Exercise aim |
In the listing below, every line with the word "violet" needs to be copied.

Information supplied |
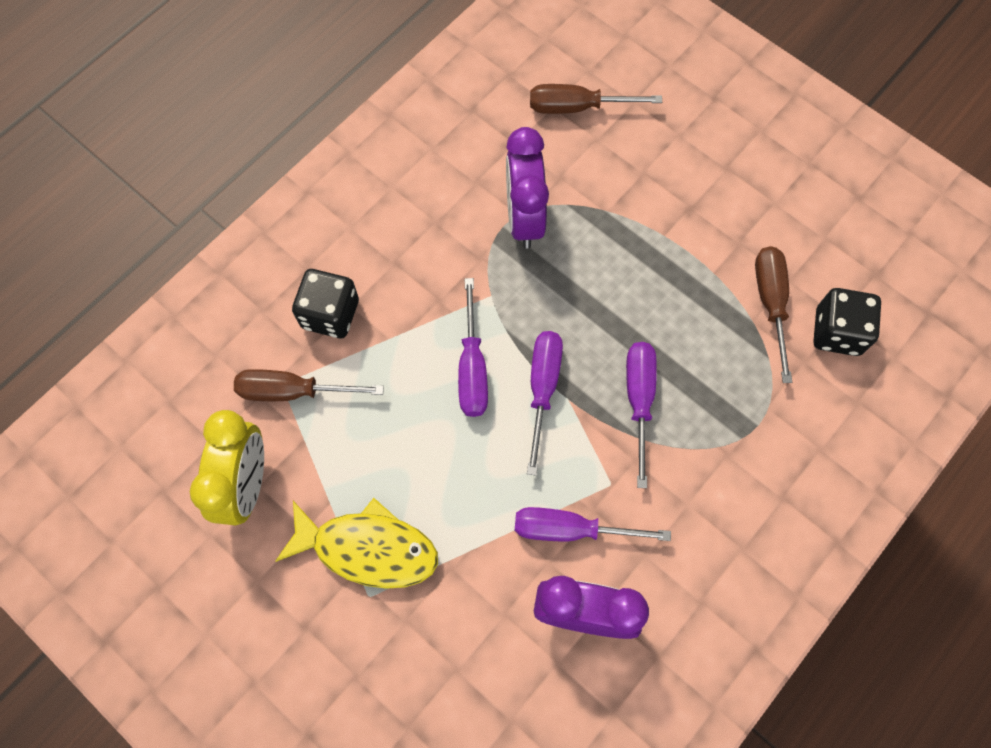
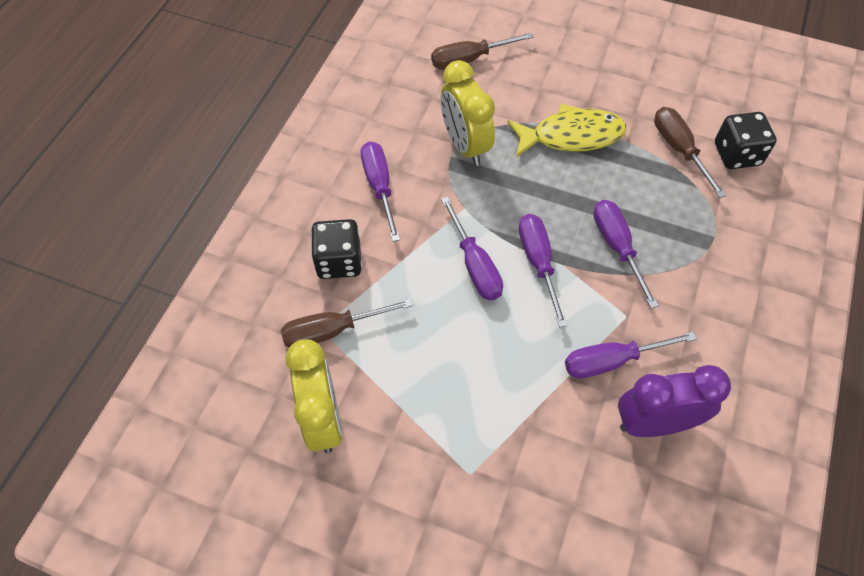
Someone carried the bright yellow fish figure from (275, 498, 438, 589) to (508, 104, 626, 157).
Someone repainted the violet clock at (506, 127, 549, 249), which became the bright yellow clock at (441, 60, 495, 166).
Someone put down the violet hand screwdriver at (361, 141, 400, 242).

Result of this exercise |
Someone repainted the violet clock at (506, 127, 549, 249), which became the bright yellow clock at (441, 60, 495, 166).
Someone put down the violet hand screwdriver at (361, 141, 400, 242).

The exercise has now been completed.